## Supplied entries
+++

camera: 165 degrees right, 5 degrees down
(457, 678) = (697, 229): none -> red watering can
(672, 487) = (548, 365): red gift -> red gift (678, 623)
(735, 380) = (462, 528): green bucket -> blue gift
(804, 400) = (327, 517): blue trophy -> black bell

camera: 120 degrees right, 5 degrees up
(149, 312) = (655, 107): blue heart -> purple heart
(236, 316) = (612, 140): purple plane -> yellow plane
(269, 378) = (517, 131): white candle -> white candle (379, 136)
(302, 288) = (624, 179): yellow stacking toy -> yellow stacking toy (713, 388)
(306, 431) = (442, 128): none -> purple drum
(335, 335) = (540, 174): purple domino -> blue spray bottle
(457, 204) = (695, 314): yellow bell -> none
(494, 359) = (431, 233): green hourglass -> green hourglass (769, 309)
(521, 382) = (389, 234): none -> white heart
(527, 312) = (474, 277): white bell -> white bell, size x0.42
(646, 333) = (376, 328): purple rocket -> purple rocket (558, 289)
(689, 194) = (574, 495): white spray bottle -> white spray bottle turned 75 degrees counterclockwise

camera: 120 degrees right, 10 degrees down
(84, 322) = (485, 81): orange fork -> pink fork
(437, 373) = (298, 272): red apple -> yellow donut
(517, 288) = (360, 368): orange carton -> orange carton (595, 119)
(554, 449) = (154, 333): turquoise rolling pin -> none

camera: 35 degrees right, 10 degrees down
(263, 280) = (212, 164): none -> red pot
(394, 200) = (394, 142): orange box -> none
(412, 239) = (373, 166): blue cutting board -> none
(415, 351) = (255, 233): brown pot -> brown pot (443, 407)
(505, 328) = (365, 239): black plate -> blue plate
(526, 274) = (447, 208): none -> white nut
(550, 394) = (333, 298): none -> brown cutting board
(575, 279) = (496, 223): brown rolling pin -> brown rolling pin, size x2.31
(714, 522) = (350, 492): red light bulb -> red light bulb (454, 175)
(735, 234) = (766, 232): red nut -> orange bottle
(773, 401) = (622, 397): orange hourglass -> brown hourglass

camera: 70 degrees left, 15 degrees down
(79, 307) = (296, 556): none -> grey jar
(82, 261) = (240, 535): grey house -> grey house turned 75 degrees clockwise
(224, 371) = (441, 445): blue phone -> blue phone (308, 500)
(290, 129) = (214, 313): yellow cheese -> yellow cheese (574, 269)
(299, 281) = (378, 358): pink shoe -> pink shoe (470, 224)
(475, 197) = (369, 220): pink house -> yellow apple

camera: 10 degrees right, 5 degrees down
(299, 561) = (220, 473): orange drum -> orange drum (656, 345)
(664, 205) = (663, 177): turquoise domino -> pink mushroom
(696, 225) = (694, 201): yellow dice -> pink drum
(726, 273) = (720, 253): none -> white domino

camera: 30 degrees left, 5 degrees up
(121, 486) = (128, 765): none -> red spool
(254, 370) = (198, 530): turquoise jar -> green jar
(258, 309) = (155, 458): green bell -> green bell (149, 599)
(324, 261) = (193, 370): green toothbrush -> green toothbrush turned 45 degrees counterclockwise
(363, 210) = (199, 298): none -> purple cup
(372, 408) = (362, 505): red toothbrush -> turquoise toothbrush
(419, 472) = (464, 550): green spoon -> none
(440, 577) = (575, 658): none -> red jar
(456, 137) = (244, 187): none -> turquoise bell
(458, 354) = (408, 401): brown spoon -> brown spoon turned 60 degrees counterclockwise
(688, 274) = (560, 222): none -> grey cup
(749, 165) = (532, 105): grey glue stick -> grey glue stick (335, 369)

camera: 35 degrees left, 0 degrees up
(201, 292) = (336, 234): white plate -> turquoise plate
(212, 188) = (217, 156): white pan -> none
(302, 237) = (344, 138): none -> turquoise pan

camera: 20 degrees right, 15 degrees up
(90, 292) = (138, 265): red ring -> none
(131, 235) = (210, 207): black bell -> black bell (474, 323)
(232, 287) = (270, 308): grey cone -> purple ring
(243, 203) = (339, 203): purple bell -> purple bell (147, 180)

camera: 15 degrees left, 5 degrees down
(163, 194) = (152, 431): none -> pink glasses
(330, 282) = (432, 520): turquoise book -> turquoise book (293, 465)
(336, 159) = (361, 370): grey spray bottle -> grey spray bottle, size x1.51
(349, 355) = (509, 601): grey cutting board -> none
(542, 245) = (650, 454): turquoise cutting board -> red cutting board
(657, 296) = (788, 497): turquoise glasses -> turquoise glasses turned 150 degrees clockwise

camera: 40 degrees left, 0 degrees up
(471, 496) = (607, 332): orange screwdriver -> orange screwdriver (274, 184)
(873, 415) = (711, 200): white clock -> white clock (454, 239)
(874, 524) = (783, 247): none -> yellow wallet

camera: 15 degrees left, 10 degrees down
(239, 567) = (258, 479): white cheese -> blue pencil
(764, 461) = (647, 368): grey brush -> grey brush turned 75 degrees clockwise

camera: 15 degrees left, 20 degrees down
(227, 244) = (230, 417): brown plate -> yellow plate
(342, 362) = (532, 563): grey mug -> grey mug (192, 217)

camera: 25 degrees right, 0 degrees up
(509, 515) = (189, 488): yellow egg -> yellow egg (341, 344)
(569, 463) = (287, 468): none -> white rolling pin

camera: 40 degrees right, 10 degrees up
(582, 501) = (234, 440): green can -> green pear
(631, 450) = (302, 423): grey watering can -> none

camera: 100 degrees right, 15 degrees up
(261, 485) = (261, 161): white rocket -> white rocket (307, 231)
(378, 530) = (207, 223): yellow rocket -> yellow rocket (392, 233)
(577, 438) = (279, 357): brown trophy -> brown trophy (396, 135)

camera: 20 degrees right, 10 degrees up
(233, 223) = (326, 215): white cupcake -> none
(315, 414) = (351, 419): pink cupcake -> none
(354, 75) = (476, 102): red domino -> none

+++

Transcribe, exactly as written, all lines of the entries above from the first to the one containing "(79, 307) = (296, 556): none -> grey jar", and no more.

camera: 165 degrees right, 5 degrees down
(457, 678) = (697, 229): none -> red watering can
(672, 487) = (548, 365): red gift -> red gift (678, 623)
(735, 380) = (462, 528): green bucket -> blue gift
(804, 400) = (327, 517): blue trophy -> black bell

camera: 120 degrees right, 5 degrees up
(149, 312) = (655, 107): blue heart -> purple heart
(236, 316) = (612, 140): purple plane -> yellow plane
(269, 378) = (517, 131): white candle -> white candle (379, 136)
(302, 288) = (624, 179): yellow stacking toy -> yellow stacking toy (713, 388)
(306, 431) = (442, 128): none -> purple drum
(335, 335) = (540, 174): purple domino -> blue spray bottle
(457, 204) = (695, 314): yellow bell -> none
(494, 359) = (431, 233): green hourglass -> green hourglass (769, 309)
(521, 382) = (389, 234): none -> white heart
(527, 312) = (474, 277): white bell -> white bell, size x0.42
(646, 333) = (376, 328): purple rocket -> purple rocket (558, 289)
(689, 194) = (574, 495): white spray bottle -> white spray bottle turned 75 degrees counterclockwise

camera: 120 degrees right, 10 degrees down
(84, 322) = (485, 81): orange fork -> pink fork
(437, 373) = (298, 272): red apple -> yellow donut
(517, 288) = (360, 368): orange carton -> orange carton (595, 119)
(554, 449) = (154, 333): turquoise rolling pin -> none

camera: 35 degrees right, 10 degrees down
(263, 280) = (212, 164): none -> red pot
(394, 200) = (394, 142): orange box -> none
(412, 239) = (373, 166): blue cutting board -> none
(415, 351) = (255, 233): brown pot -> brown pot (443, 407)
(505, 328) = (365, 239): black plate -> blue plate
(526, 274) = (447, 208): none -> white nut
(550, 394) = (333, 298): none -> brown cutting board
(575, 279) = (496, 223): brown rolling pin -> brown rolling pin, size x2.31
(714, 522) = (350, 492): red light bulb -> red light bulb (454, 175)
(735, 234) = (766, 232): red nut -> orange bottle
(773, 401) = (622, 397): orange hourglass -> brown hourglass

camera: 70 degrees left, 15 degrees down
(79, 307) = (296, 556): none -> grey jar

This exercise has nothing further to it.